Task item:
Once the line holding "Review Contacts: [627,103,806,254]" is found in the listing below, write it out and each later line exactly, up to and including the one holding "Sensor Log: [1022,103,1256,343]".

_ _ _ _ _

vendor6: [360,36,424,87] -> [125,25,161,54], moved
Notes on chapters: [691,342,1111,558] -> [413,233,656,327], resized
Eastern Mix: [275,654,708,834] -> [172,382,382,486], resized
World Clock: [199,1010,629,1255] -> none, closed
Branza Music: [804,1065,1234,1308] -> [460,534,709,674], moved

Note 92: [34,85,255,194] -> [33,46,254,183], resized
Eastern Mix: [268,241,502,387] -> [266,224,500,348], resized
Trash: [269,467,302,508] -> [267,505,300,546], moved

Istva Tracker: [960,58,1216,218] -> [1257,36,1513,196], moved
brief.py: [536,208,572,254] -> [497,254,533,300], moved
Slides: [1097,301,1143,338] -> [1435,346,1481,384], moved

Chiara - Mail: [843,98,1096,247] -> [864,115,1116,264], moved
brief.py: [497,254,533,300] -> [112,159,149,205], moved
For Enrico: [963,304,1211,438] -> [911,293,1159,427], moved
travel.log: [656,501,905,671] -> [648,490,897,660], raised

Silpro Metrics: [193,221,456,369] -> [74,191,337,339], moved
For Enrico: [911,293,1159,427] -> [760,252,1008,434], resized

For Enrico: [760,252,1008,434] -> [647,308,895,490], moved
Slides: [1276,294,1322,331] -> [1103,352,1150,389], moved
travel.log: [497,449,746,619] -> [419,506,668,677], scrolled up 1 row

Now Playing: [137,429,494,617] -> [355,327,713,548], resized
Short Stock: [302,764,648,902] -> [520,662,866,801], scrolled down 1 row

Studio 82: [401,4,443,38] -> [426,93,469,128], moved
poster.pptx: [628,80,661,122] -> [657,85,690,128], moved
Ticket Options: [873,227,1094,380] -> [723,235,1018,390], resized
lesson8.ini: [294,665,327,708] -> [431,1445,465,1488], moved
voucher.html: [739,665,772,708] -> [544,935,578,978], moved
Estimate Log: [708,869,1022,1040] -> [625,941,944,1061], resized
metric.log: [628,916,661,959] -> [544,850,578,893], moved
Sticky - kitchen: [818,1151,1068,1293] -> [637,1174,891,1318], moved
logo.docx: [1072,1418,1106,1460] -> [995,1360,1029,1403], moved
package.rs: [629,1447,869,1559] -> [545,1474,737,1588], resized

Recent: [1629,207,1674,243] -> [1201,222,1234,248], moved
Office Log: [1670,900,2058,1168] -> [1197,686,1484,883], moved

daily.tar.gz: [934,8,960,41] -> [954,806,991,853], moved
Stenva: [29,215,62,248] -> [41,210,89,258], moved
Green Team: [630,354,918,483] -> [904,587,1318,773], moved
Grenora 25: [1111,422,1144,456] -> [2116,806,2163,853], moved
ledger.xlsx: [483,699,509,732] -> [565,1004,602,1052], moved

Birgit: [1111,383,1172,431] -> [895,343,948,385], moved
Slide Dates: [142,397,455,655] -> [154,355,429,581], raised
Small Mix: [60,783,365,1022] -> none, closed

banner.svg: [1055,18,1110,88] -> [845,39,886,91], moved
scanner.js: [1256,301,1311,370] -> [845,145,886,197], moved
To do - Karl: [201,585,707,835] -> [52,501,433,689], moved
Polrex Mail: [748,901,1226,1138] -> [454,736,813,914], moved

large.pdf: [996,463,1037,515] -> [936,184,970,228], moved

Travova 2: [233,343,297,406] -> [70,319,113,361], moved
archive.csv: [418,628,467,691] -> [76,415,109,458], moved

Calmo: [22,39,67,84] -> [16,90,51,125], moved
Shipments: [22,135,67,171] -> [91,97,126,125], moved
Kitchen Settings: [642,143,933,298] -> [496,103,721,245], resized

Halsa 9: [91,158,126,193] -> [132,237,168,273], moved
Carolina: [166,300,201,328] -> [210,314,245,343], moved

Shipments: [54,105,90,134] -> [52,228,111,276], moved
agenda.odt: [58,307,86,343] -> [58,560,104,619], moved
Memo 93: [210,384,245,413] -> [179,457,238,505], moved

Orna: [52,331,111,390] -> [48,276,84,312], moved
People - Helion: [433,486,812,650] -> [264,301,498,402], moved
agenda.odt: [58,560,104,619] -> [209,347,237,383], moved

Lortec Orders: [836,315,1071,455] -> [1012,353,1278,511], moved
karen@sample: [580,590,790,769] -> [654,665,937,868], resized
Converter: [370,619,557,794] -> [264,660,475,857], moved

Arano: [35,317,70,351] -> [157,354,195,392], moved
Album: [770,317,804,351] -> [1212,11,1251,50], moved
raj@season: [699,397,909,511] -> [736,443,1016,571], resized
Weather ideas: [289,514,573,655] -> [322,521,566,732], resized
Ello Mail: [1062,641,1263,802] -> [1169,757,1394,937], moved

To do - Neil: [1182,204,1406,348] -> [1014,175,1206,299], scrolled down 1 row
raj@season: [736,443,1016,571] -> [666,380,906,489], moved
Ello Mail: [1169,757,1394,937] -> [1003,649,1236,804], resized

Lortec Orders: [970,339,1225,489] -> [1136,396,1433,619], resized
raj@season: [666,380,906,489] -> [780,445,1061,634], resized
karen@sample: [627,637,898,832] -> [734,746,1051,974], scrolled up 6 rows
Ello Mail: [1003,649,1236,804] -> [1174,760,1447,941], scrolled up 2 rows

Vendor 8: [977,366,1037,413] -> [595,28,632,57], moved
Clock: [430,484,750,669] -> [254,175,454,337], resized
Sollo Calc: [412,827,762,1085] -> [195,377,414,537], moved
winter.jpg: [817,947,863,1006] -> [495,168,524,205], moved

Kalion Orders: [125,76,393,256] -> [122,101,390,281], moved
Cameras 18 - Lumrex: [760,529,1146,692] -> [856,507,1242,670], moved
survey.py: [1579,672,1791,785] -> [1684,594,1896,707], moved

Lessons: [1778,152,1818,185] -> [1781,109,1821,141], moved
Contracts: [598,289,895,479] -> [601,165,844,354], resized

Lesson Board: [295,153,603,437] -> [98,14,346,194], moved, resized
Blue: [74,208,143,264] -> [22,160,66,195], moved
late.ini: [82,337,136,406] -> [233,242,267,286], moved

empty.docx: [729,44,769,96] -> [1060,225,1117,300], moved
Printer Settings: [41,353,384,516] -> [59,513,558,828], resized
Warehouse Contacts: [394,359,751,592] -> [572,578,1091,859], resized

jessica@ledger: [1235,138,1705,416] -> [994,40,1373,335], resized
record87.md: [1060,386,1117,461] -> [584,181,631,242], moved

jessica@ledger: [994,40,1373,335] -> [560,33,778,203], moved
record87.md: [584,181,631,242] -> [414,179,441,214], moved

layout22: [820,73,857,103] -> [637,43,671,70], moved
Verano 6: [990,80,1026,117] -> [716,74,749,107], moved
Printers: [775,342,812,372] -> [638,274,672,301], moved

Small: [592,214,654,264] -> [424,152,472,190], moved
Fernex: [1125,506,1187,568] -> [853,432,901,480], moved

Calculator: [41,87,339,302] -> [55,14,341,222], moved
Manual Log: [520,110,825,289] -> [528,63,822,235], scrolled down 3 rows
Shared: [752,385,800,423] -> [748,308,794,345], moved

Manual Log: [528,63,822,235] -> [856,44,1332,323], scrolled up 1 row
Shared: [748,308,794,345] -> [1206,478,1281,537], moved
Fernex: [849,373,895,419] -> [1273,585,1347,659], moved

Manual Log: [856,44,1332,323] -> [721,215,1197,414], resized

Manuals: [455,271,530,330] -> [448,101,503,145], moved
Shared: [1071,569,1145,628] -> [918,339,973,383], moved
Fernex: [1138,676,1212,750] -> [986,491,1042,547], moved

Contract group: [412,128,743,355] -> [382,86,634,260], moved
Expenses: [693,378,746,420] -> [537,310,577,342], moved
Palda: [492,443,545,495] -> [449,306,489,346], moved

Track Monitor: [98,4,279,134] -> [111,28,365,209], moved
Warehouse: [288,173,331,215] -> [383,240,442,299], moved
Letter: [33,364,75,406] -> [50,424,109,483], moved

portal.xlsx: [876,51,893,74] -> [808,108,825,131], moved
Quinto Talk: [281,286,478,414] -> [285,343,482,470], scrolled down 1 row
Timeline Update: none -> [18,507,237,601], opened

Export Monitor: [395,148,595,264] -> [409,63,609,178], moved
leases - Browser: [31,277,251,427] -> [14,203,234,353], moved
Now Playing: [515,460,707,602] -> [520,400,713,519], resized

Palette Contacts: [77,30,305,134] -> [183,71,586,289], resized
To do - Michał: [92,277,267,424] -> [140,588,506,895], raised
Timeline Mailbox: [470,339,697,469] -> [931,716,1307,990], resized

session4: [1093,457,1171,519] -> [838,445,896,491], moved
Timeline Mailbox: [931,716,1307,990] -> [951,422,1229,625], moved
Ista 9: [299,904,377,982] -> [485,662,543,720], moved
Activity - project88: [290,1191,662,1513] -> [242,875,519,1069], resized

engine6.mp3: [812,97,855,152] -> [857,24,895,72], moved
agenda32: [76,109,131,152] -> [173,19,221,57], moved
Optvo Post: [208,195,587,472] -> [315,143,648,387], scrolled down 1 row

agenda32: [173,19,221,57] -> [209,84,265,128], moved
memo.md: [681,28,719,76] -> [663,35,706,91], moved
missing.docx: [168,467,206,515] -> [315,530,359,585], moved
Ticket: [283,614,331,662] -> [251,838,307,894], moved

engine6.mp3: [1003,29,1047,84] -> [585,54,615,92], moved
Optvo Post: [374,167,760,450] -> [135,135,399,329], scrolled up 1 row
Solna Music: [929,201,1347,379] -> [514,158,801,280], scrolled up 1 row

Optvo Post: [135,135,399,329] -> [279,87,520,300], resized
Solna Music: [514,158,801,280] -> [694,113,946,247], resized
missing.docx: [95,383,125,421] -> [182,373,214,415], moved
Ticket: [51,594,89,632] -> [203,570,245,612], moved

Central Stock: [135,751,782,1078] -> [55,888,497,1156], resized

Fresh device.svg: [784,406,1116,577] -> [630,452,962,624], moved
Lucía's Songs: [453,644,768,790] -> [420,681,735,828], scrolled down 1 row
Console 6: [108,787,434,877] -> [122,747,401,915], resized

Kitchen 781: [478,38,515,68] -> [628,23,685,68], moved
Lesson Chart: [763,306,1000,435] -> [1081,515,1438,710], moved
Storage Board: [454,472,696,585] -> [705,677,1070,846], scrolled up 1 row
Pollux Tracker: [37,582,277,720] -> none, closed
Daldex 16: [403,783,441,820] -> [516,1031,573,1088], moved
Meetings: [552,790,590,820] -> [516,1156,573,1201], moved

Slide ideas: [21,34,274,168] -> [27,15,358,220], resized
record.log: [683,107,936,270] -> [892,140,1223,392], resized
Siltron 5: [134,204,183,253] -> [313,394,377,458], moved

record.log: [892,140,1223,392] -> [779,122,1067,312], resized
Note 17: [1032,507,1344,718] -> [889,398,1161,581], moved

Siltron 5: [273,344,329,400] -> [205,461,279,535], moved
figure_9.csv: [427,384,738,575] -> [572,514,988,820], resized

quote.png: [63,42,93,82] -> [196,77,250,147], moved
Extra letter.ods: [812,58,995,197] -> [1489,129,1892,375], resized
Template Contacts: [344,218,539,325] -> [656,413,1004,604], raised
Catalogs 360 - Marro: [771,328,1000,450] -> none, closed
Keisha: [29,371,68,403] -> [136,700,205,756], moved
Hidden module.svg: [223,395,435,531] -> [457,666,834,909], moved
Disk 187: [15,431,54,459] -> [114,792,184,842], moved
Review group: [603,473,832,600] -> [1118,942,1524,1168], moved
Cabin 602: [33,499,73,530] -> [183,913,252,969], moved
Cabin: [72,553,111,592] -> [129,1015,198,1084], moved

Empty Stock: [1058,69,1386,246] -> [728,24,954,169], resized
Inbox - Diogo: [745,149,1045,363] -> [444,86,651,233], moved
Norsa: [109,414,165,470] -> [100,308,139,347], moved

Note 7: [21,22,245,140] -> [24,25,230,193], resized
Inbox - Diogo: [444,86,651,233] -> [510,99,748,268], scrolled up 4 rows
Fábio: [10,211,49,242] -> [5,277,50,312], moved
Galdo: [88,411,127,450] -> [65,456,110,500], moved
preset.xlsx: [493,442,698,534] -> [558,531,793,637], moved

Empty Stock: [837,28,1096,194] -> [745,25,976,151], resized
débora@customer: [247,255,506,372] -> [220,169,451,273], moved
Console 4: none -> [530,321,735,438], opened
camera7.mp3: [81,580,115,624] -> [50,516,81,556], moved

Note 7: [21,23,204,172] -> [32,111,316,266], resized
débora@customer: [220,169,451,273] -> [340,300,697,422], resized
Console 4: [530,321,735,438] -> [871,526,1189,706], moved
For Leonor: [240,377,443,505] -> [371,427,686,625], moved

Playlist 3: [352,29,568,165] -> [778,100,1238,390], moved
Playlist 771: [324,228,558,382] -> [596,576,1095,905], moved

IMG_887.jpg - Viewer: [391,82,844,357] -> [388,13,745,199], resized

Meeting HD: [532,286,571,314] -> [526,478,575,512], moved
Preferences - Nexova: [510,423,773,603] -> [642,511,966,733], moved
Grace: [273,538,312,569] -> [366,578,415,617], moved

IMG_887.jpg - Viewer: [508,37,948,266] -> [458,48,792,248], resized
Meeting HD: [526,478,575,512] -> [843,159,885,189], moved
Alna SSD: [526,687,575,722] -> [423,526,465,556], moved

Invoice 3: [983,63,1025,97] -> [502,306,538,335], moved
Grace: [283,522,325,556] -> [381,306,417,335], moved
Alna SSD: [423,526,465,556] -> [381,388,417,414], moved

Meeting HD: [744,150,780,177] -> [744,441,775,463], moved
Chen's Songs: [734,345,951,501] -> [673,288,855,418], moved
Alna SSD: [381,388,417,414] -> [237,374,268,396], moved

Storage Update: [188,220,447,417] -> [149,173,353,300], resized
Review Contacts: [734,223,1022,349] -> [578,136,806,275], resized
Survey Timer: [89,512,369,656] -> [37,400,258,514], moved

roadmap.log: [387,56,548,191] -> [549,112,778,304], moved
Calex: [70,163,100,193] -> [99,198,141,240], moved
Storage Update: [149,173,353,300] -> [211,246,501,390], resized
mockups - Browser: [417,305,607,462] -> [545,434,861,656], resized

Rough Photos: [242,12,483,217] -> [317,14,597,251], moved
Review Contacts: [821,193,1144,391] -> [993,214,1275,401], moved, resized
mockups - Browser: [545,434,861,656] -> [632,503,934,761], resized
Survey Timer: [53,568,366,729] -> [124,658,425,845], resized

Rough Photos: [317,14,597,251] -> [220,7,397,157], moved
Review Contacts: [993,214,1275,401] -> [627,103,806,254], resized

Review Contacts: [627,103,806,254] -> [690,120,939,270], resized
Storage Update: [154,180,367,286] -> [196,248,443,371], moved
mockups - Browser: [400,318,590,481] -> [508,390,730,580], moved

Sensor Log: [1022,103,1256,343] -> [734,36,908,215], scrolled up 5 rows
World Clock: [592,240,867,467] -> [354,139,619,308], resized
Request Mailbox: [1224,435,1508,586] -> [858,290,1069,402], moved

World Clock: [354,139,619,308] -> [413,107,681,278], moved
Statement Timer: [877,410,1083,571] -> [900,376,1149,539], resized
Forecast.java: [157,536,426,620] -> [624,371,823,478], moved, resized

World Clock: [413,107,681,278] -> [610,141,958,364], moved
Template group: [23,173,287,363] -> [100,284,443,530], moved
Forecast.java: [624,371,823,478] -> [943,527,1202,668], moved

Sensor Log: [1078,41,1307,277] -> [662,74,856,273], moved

_ _ _ _ _

Reply to the exercise:
Review Contacts: [627,103,806,254] -> [690,120,939,270], resized
Storage Update: [154,180,367,286] -> [196,248,443,371], moved
mockups - Browser: [400,318,590,481] -> [508,390,730,580], moved

Sensor Log: [1022,103,1256,343] -> [734,36,908,215], scrolled up 5 rows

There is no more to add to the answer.